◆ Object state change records

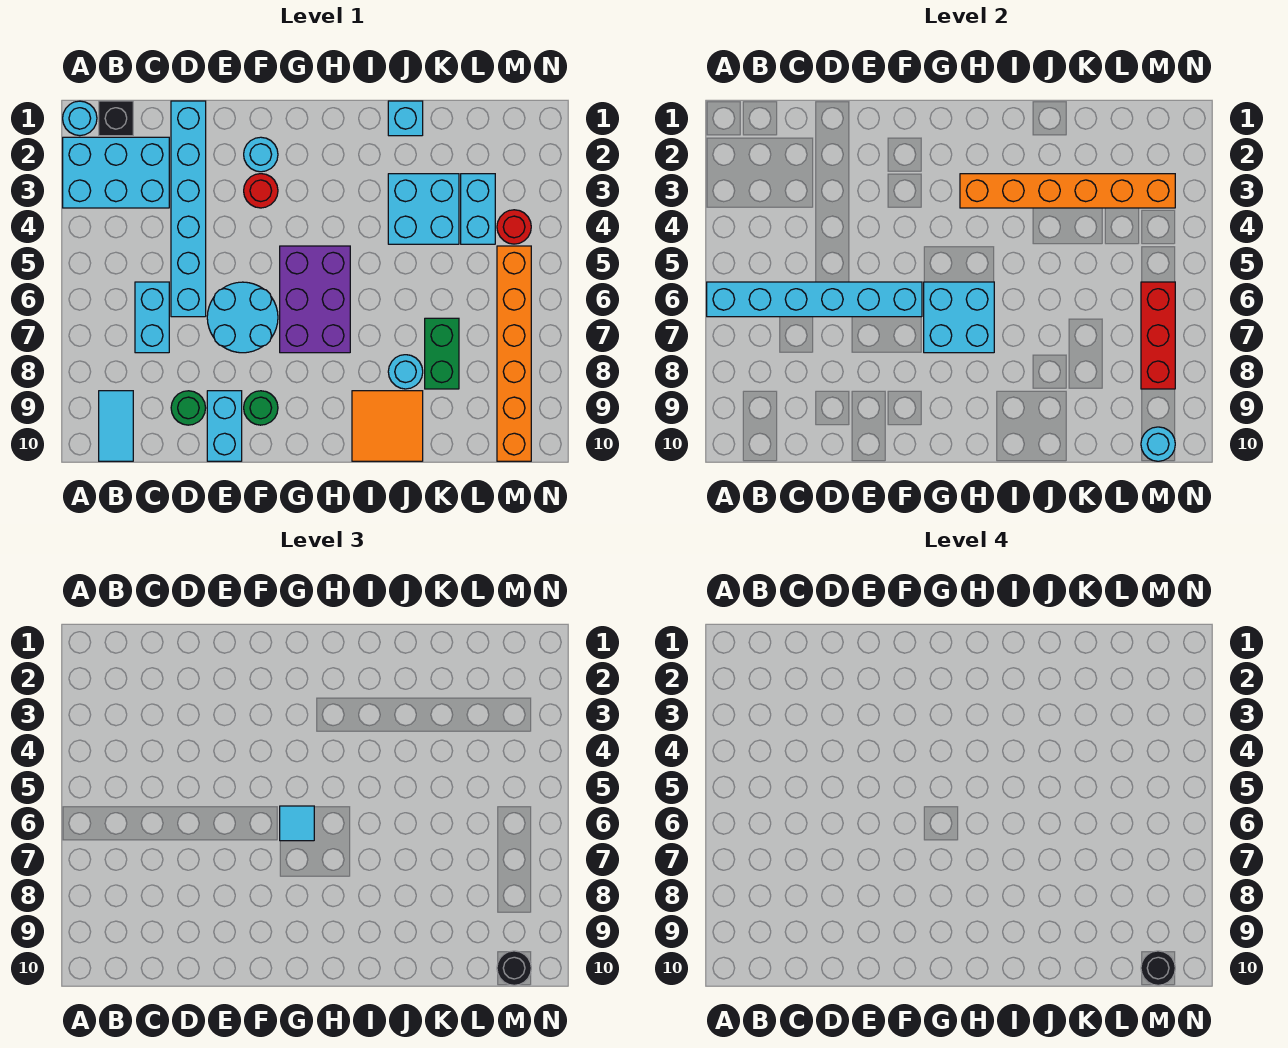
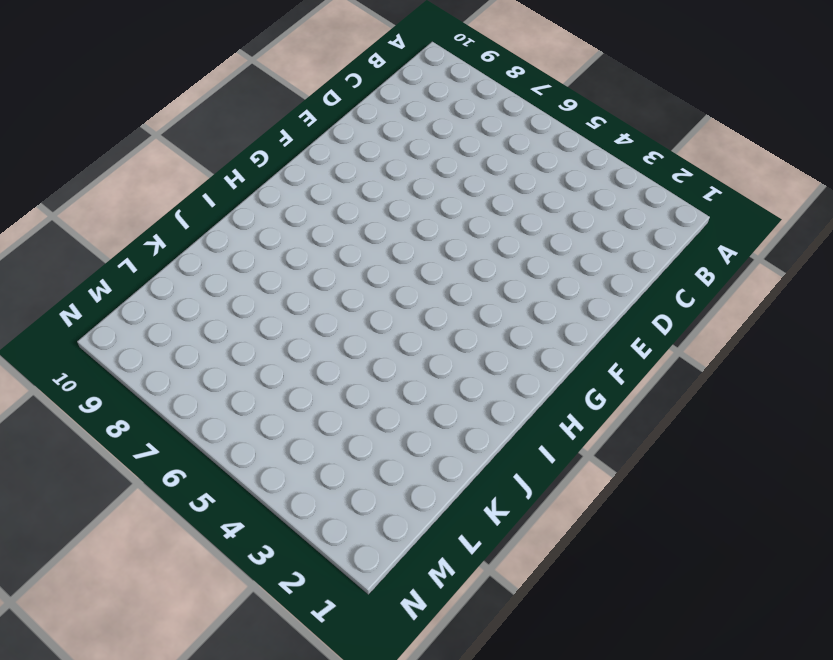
none -> cyan round brick A1 level 1
none -> cyan brick A2:C3 level 1
none -> black brick B1 level 1

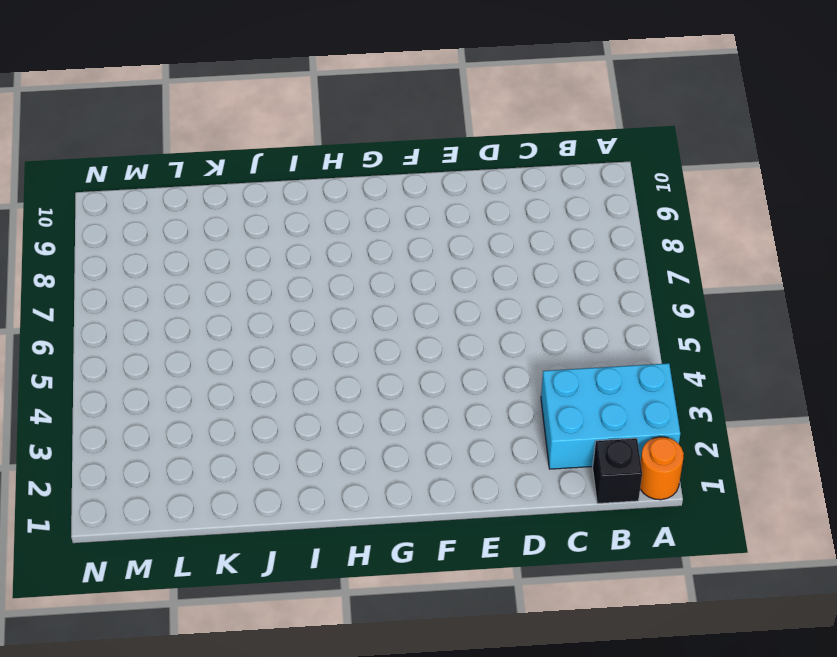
orange round brick A1 level 1 -> cyan round brick A1 level 1
none -> cyan tile B9:B10 level 1
none -> cyan brick C6:C7 level 1
none -> cyan brick D1:D6 level 1

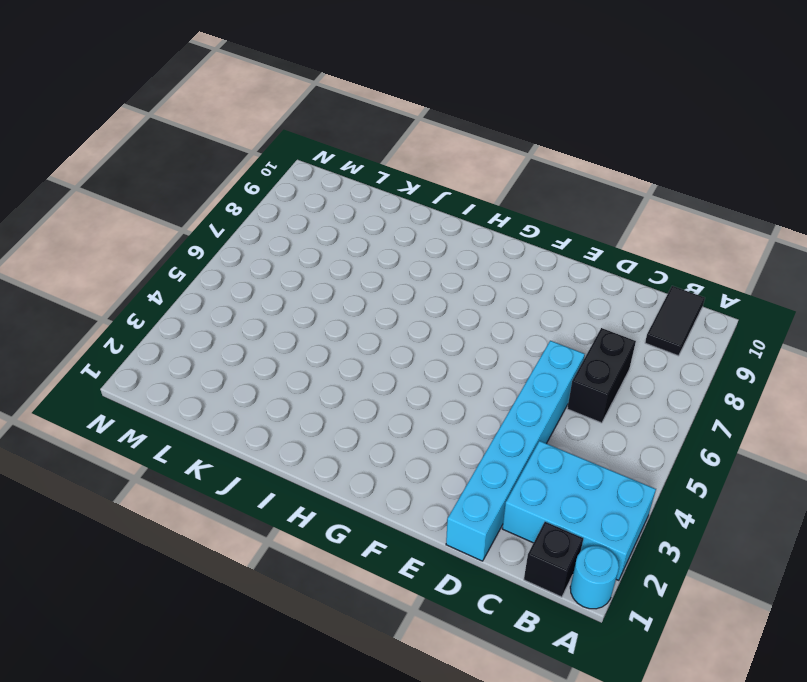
black tile B9:B10 level 1 -> cyan tile B9:B10 level 1
black brick C6:C7 level 1 -> cyan brick C6:C7 level 1
none -> green round brick D9 level 1
none -> cyan round brick E6:F7 level 1
none -> cyan brick E9:E10 level 1

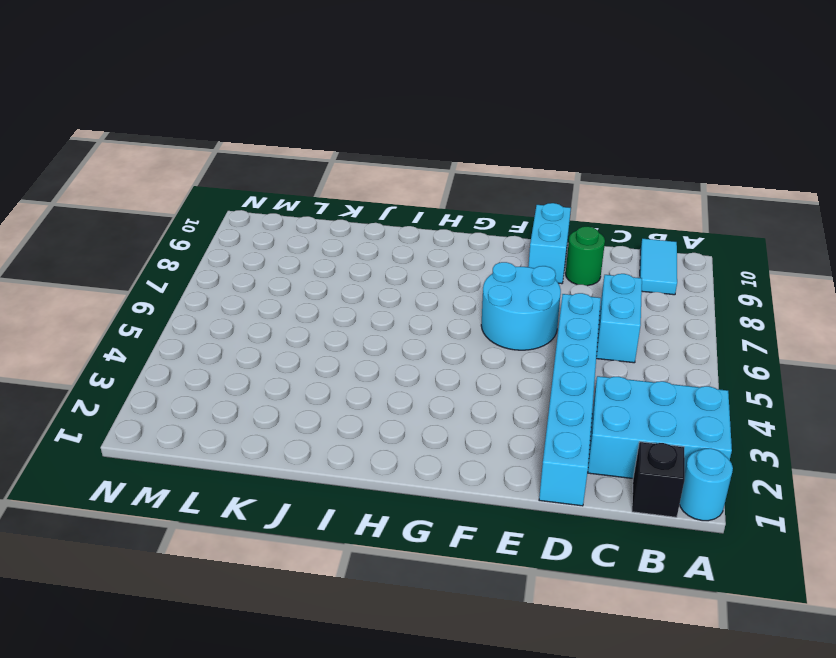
none -> cyan round brick F2 level 1
none -> red round brick F3 level 1
none -> green round brick F9 level 1

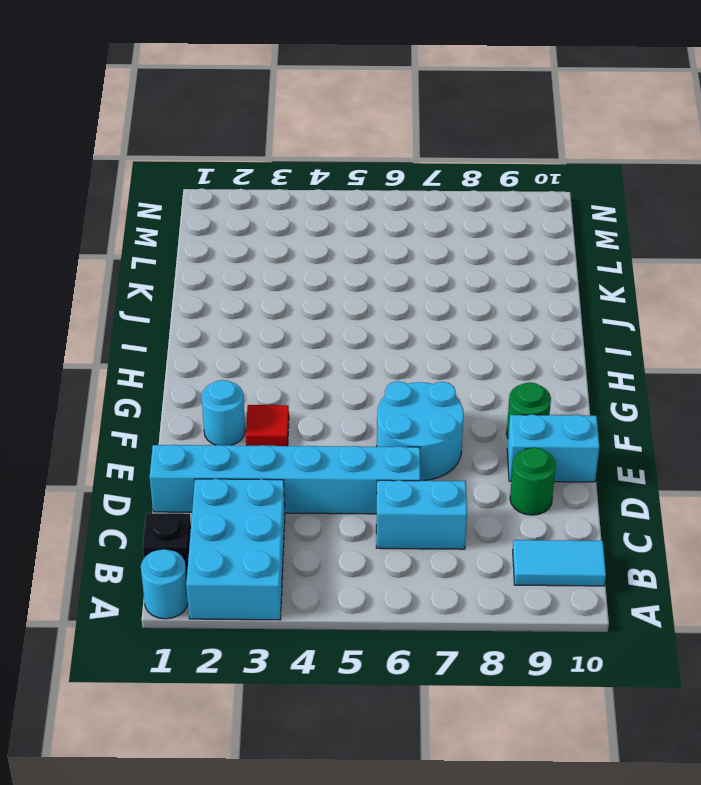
red tile F3 level 1 -> red round brick F3 level 1
none -> purple brick G5:H7 level 1
none -> orange tile I9:J10 level 1
none -> cyan brick J1 level 1

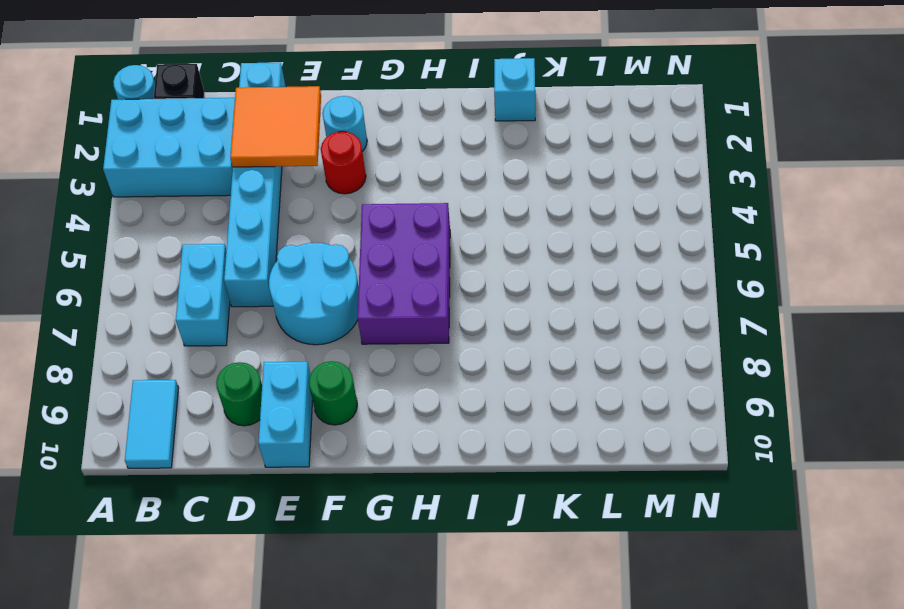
orange tile D2:E3 level 2 -> orange tile I9:J10 level 1
none -> cyan brick J3:K4 level 1
none -> cyan round brick J8 level 1
none -> green brick K7:K8 level 1

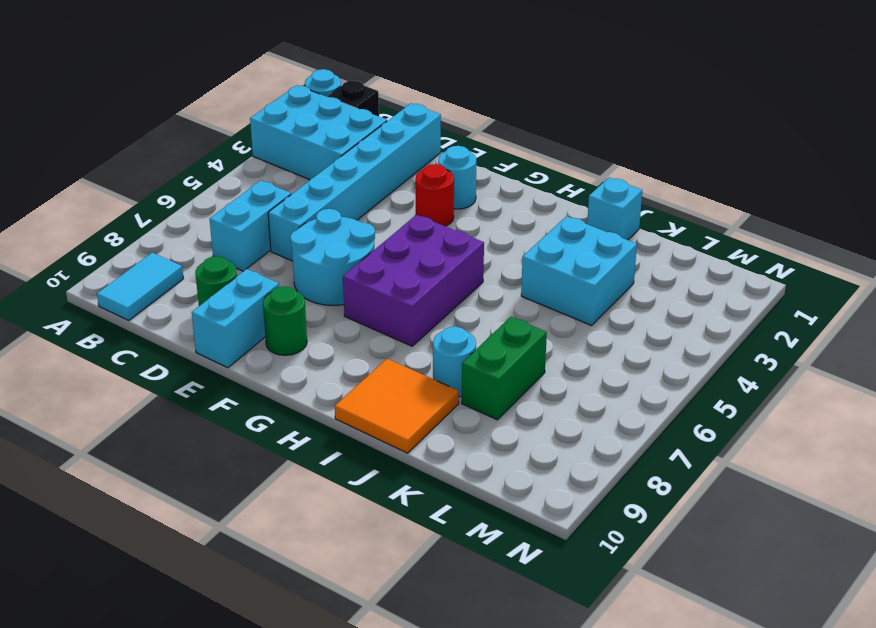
none -> cyan brick L3:L4 level 1
none -> red round brick M4 level 1
none -> orange brick M5:M10 level 1

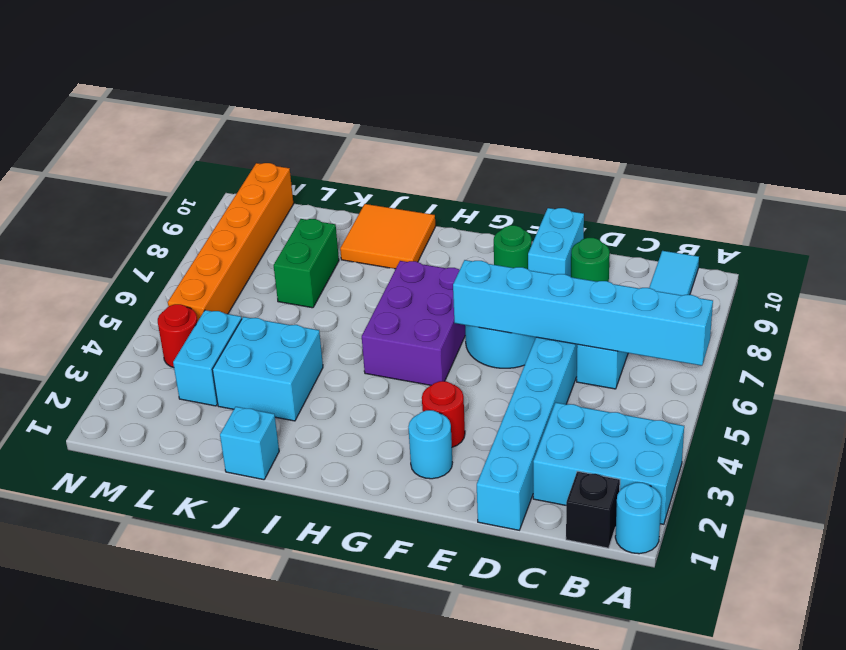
none -> cyan round brick J8 level 1
none -> cyan brick G6:H7 level 2
none -> orange brick H3:M3 level 2

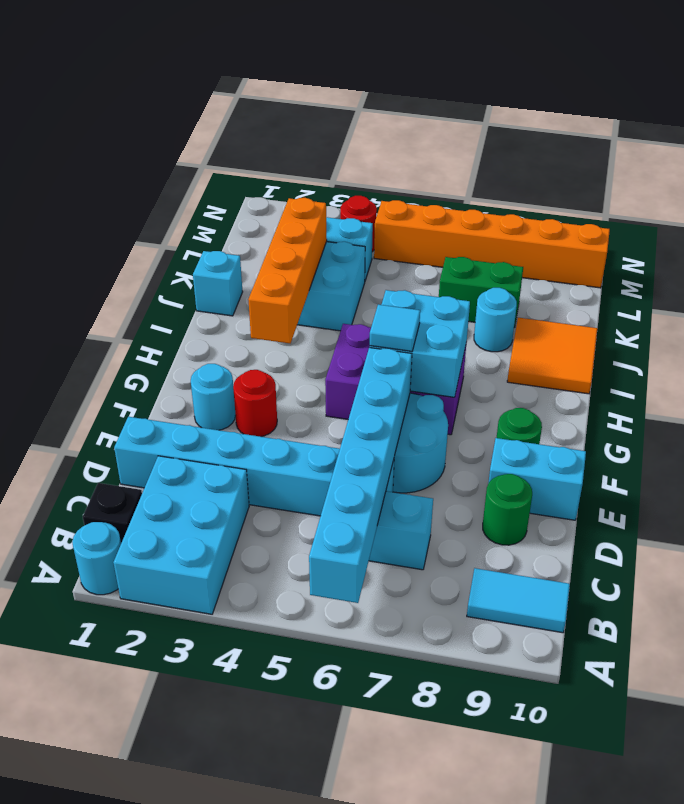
orange brick H3:K3 level 2 -> orange brick H3:M3 level 2
none -> red brick M6:M8 level 2
none -> cyan round brick M10 level 2
none -> black round brick M10 level 3

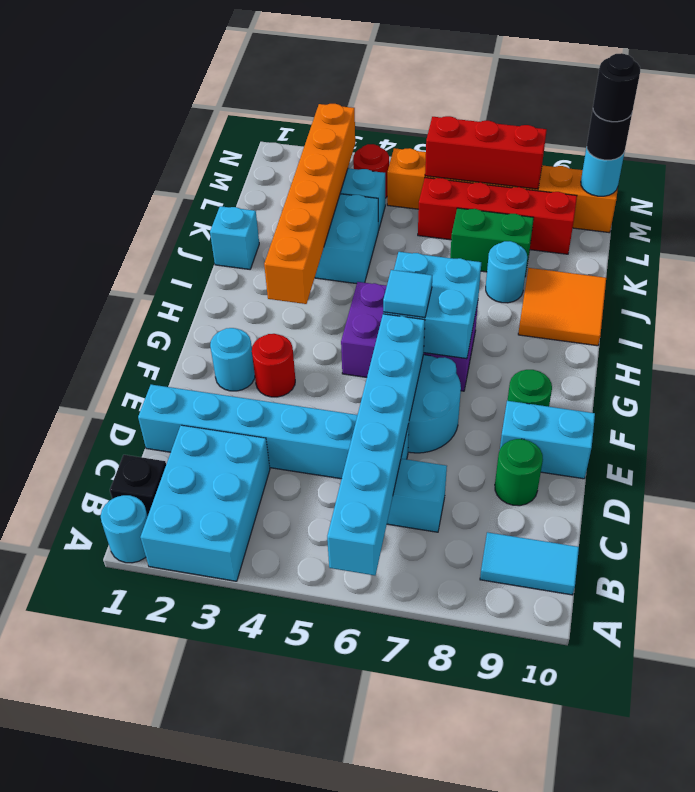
red brick L6:L9 level 1 -> none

◆ Assignment
In the entries, find every line holding "green" and copy it.

◆ Answer space
none -> green round brick D9 level 1
none -> green round brick F9 level 1
none -> green brick K7:K8 level 1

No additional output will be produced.